Directions: Give the listing again, word for word, and let no picture into it.

Exercise input:

========

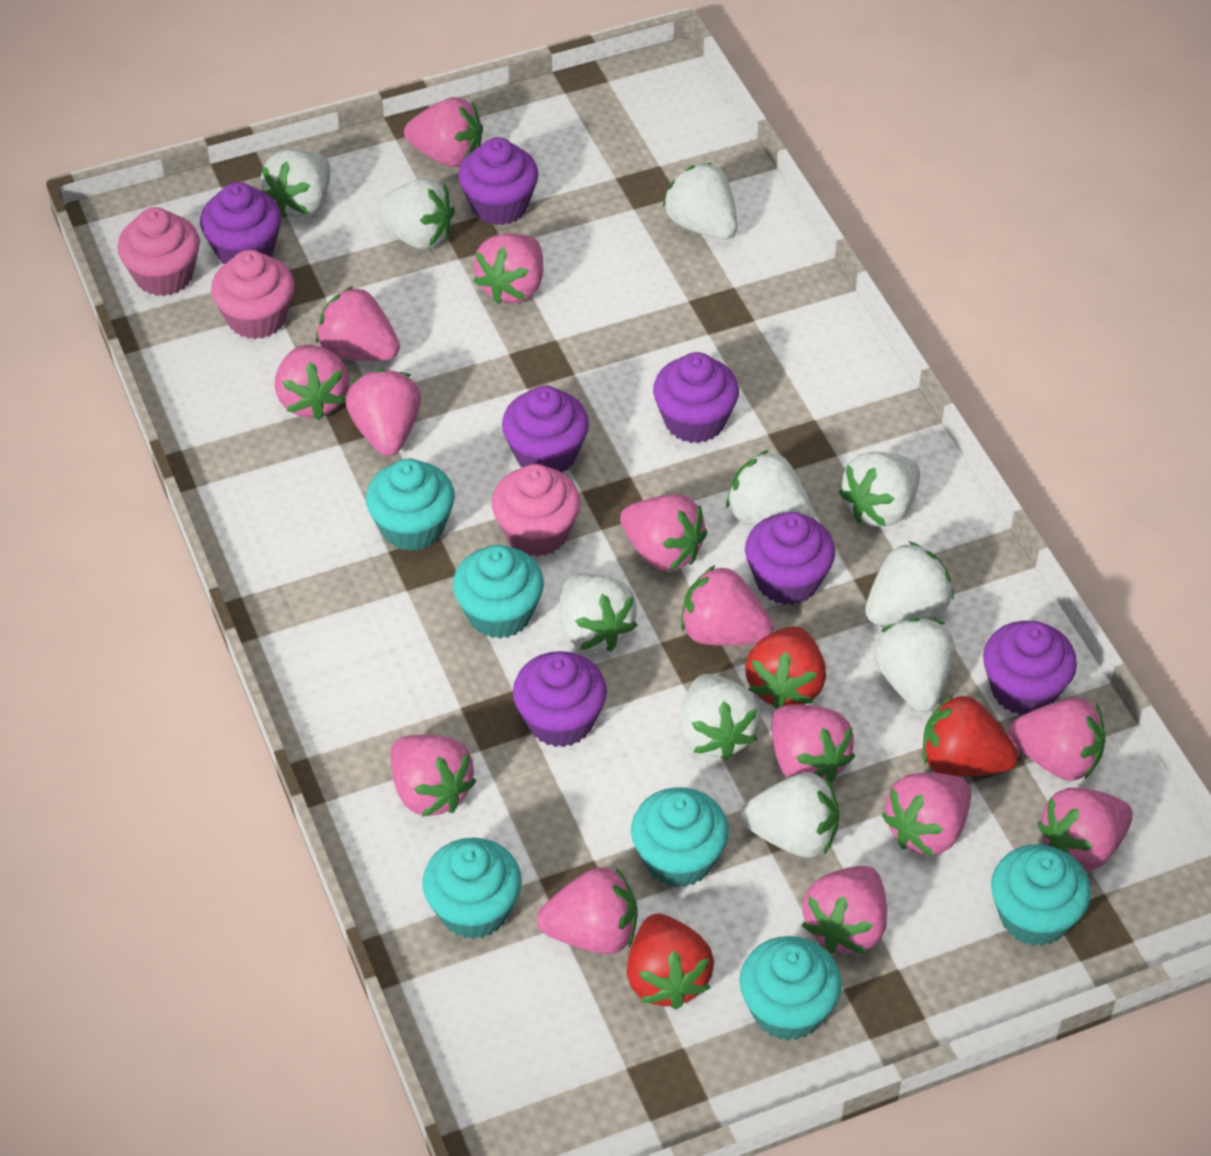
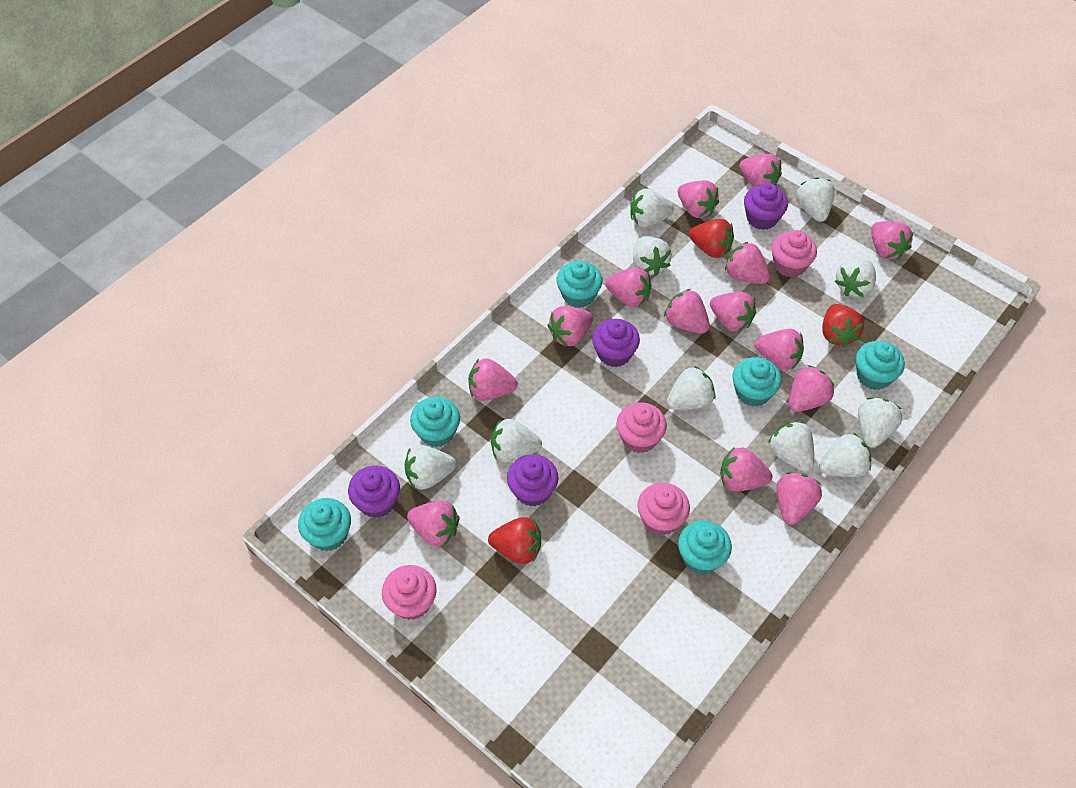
pink cupcake: [117,207,200,296] [211,250,295,339] [492,464,581,557] = 3 -> [382,565,437,620] [616,402,667,453] [637,483,690,535] [771,230,817,277] = 4
purple cupcake: [200,182,282,264] [458,137,539,225] [502,386,589,473] [513,651,607,747] [653,352,739,443] [745,512,835,605] [983,621,1077,715] = 7 -> [348,465,400,518] [507,454,559,506] [592,319,640,367] [744,183,788,230] = 4

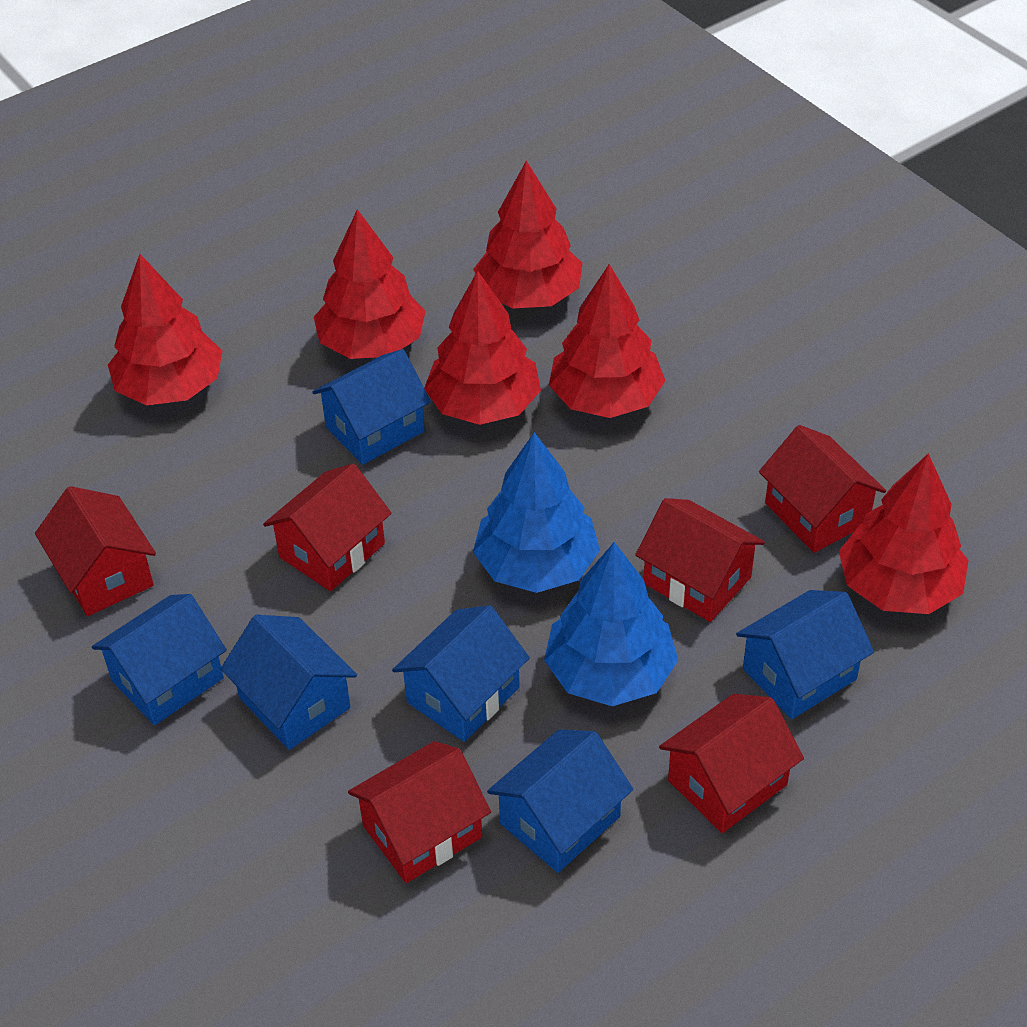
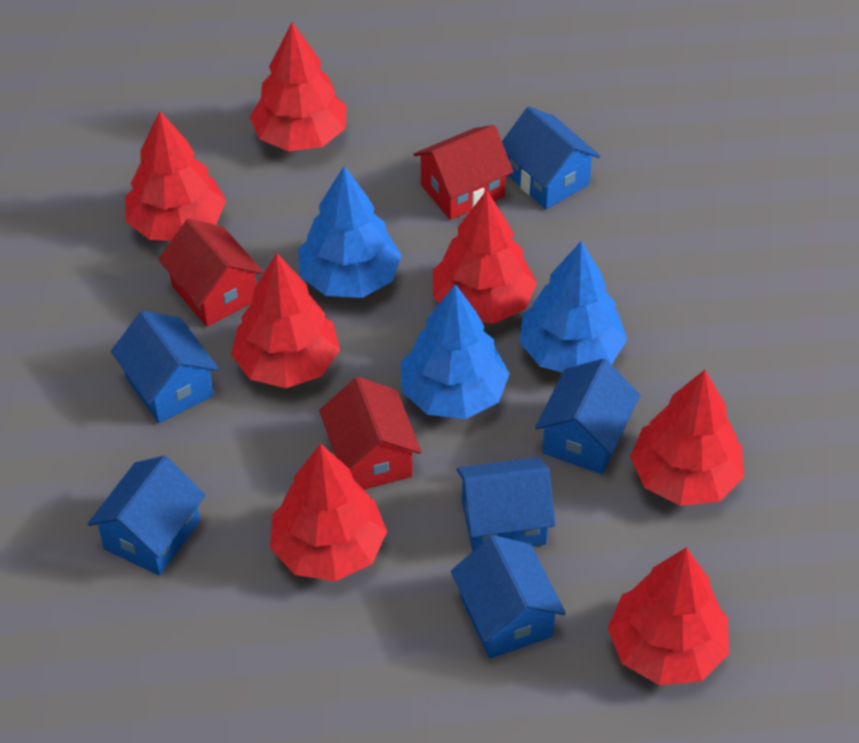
blue tree: [473,432,600,593] [544,542,678,706] = 2 -> [298,166,402,298] [401,284,510,419] [519,241,627,373] = 3
red house: [35,486,156,616] [263,464,392,591] [348,741,491,883] [635,498,765,622] [659,694,804,833] [759,425,886,553] = 6 -> [158,219,264,327] [319,377,422,490] [414,125,513,220] = 3
red tree: [108,254,222,405] [314,209,426,359] [424,271,541,425] [473,161,583,308] [549,264,665,418] [839,453,969,614] = 6 -> [125,111,226,241] [231,253,340,388] [250,22,346,151] [270,444,387,581] [433,190,537,324] [607,547,729,685] [630,370,744,506] = 7

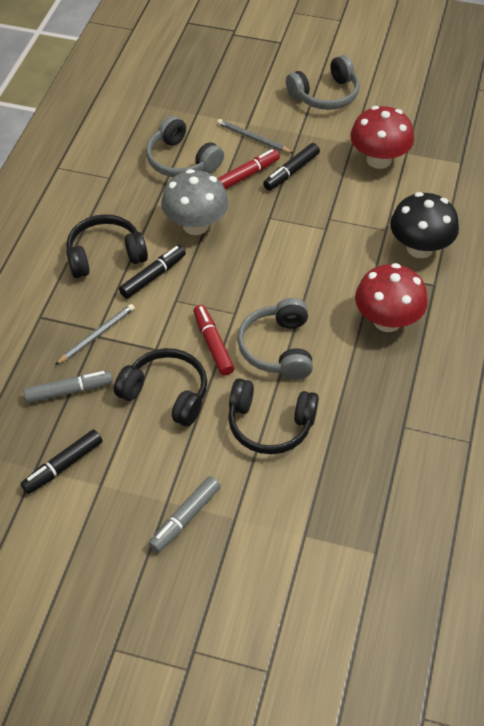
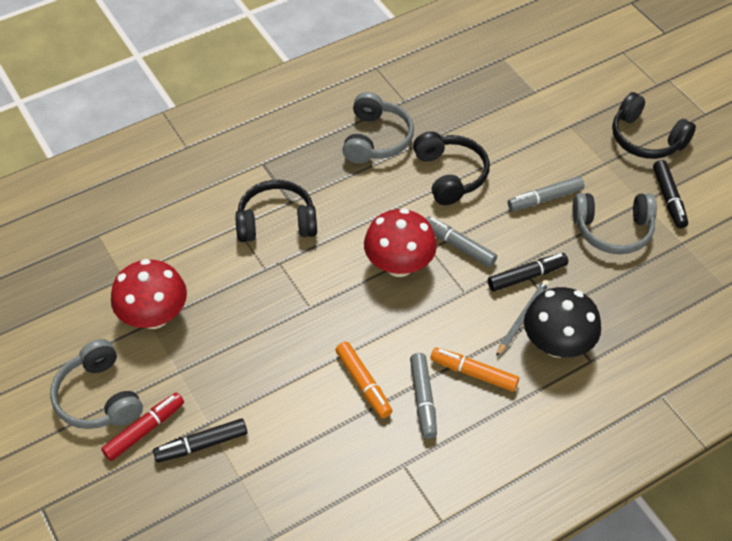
grey marker: [24,371,113,403] [149,476,221,553] = 2 -> [410,353,437,439] [426,216,497,267] [508,176,584,211] = 3
grey mushroom: [161,169,228,235] = 1 -> none = 0
grey pencil: [55,304,135,365] [217,119,293,153] = 2 -> [496,280,549,356] = 1
orange marker: none = 0 -> [335,342,392,418] [431,348,519,392] = 2
red marker: [193,305,234,376] [218,149,280,190] = 2 -> [101,392,184,461] = 1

========

The completed task:
pink cupcake: [117,207,200,296] [211,250,295,339] [492,464,581,557] = 3 -> [382,565,437,620] [616,402,667,453] [637,483,690,535] [771,230,817,277] = 4
purple cupcake: [200,182,282,264] [458,137,539,225] [502,386,589,473] [513,651,607,747] [653,352,739,443] [745,512,835,605] [983,621,1077,715] = 7 -> [348,465,400,518] [507,454,559,506] [592,319,640,367] [744,183,788,230] = 4

blue tree: [473,432,600,593] [544,542,678,706] = 2 -> [298,166,402,298] [401,284,510,419] [519,241,627,373] = 3
red house: [35,486,156,616] [263,464,392,591] [348,741,491,883] [635,498,765,622] [659,694,804,833] [759,425,886,553] = 6 -> [158,219,264,327] [319,377,422,490] [414,125,513,220] = 3
red tree: [108,254,222,405] [314,209,426,359] [424,271,541,425] [473,161,583,308] [549,264,665,418] [839,453,969,614] = 6 -> [125,111,226,241] [231,253,340,388] [250,22,346,151] [270,444,387,581] [433,190,537,324] [607,547,729,685] [630,370,744,506] = 7

grey marker: [24,371,113,403] [149,476,221,553] = 2 -> [410,353,437,439] [426,216,497,267] [508,176,584,211] = 3
grey mushroom: [161,169,228,235] = 1 -> none = 0
grey pencil: [55,304,135,365] [217,119,293,153] = 2 -> [496,280,549,356] = 1
orange marker: none = 0 -> [335,342,392,418] [431,348,519,392] = 2
red marker: [193,305,234,376] [218,149,280,190] = 2 -> [101,392,184,461] = 1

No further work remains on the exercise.